Object correspondence data
------------

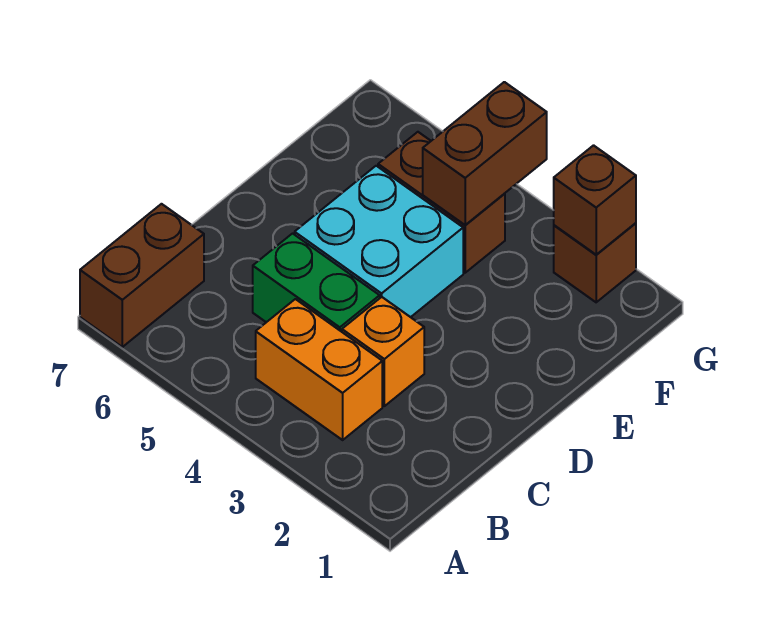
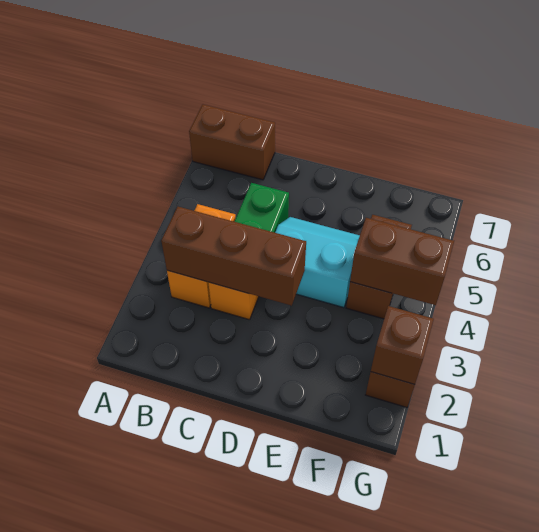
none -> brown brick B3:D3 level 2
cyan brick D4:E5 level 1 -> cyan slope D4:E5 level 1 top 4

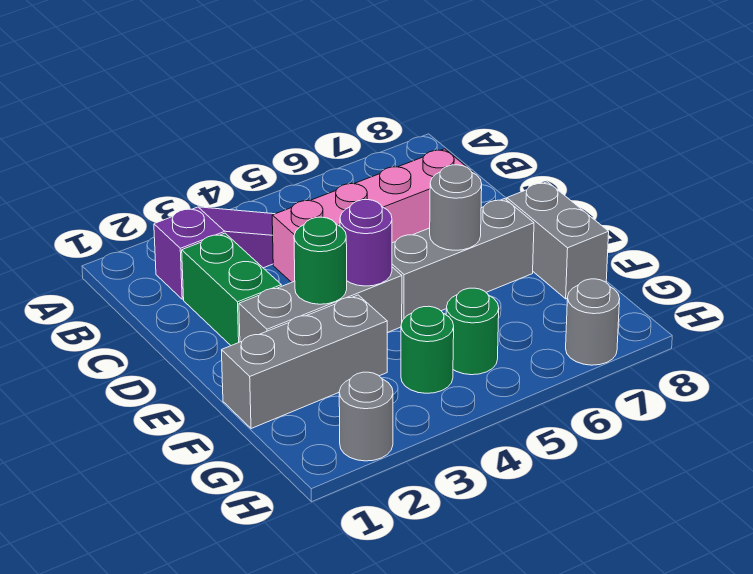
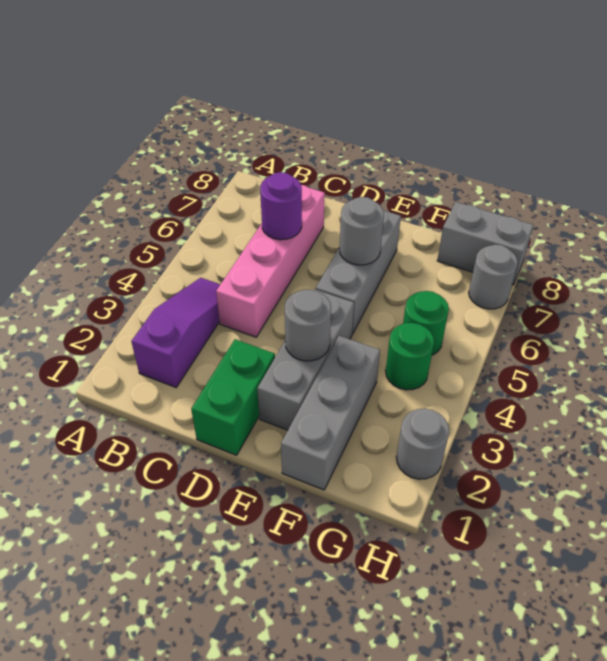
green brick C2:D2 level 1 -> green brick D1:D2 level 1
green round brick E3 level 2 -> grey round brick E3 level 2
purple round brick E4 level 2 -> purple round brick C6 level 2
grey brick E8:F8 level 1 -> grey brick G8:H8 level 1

------------

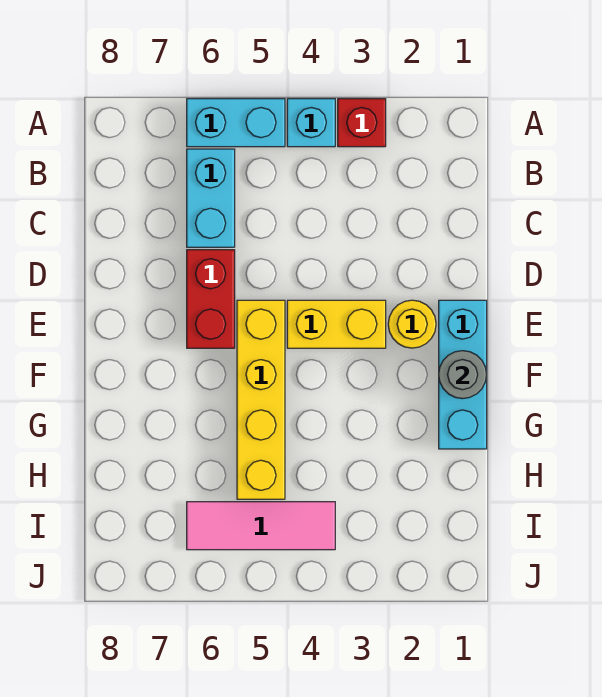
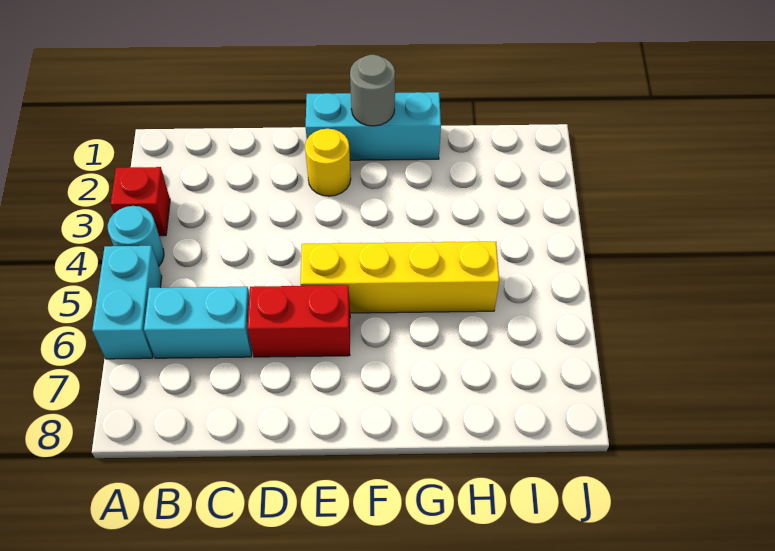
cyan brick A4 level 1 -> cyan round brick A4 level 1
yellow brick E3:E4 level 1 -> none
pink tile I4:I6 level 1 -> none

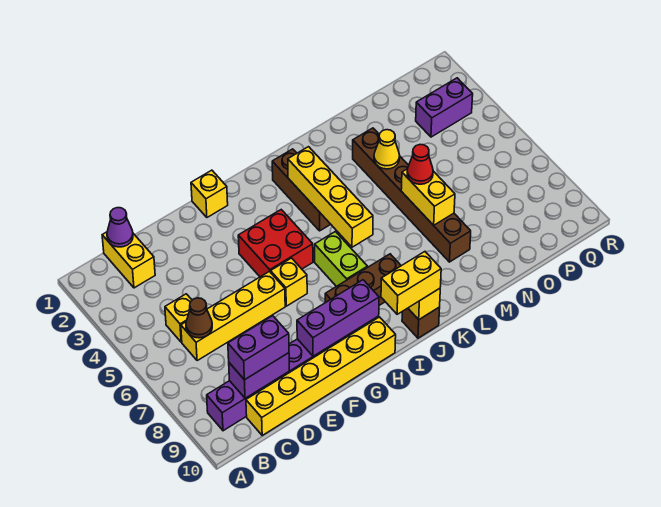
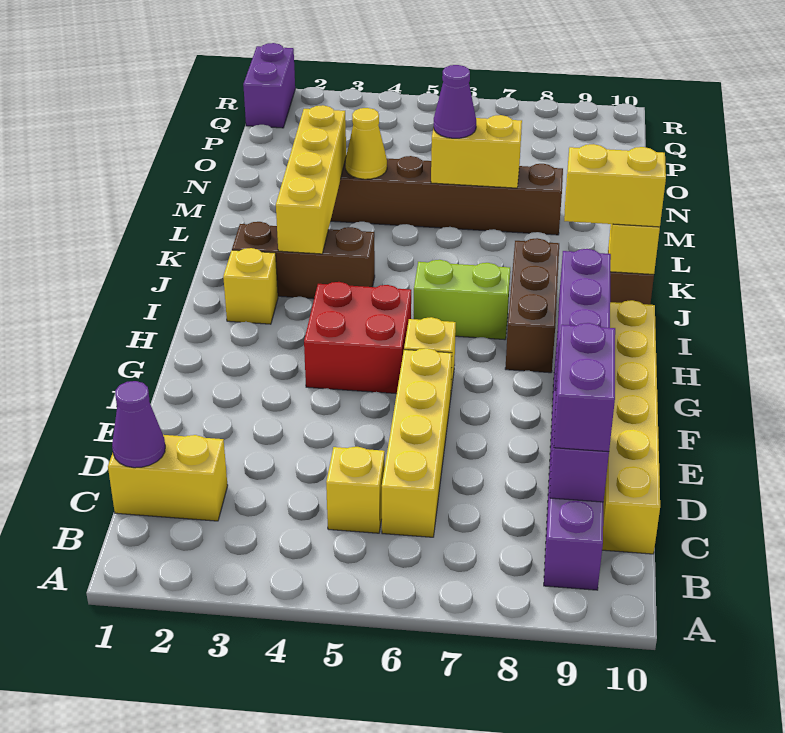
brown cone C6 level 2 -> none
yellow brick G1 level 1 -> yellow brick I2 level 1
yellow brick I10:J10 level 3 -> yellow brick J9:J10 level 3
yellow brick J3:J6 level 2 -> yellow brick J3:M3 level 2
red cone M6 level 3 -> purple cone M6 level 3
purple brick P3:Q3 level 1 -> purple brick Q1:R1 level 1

------------

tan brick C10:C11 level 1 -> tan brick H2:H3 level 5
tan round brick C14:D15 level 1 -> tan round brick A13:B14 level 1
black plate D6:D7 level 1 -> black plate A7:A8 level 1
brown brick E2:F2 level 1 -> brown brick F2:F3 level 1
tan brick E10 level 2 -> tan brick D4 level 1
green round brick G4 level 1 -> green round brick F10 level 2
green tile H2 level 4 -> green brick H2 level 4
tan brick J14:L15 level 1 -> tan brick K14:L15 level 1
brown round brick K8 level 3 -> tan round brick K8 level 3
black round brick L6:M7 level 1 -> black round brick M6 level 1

------------

Work request: Your reply should hold nothing but the lines above, from the one containing "none -> brown brick B3:D3 level 2" to the one containing "grey brick E8:F8", reproduced exactly minus the pictures.

Finished task:
none -> brown brick B3:D3 level 2
cyan brick D4:E5 level 1 -> cyan slope D4:E5 level 1 top 4

green brick C2:D2 level 1 -> green brick D1:D2 level 1
green round brick E3 level 2 -> grey round brick E3 level 2
purple round brick E4 level 2 -> purple round brick C6 level 2
grey brick E8:F8 level 1 -> grey brick G8:H8 level 1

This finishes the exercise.